**** SOURCE DATA ****

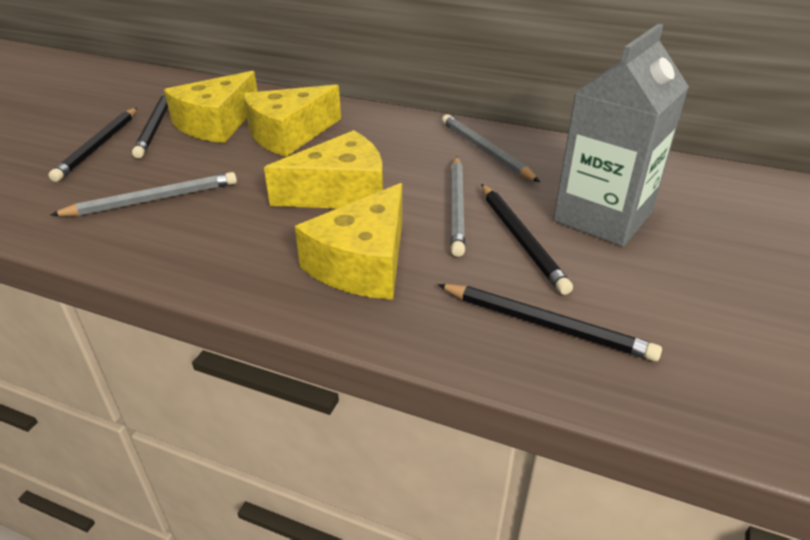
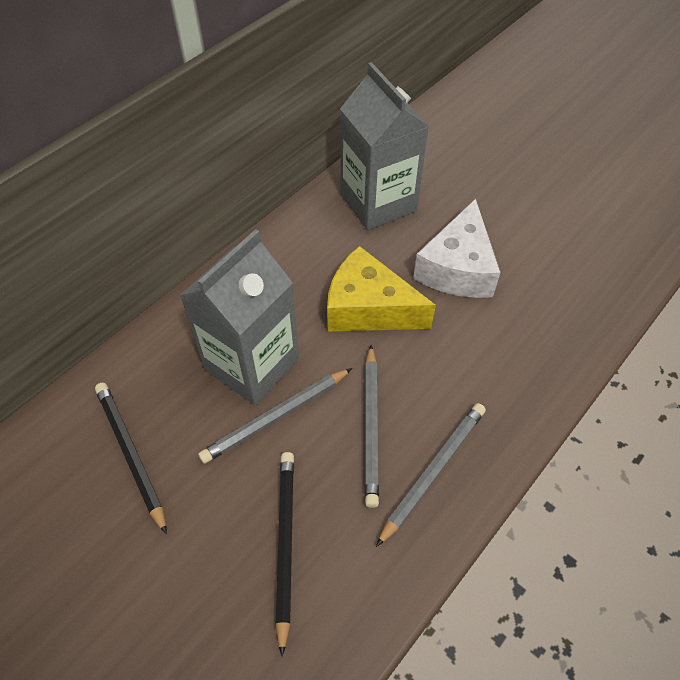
black pencil: 4 -> 2
grey carton: 1 -> 2
white cheese: 0 -> 1
yellow cheese: 4 -> 1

****

WORK INSTRUCTIONS = Give the listing again word for word. Skip every image.

TASK OUTPUT =
black pencil: 4 -> 2
grey carton: 1 -> 2
white cheese: 0 -> 1
yellow cheese: 4 -> 1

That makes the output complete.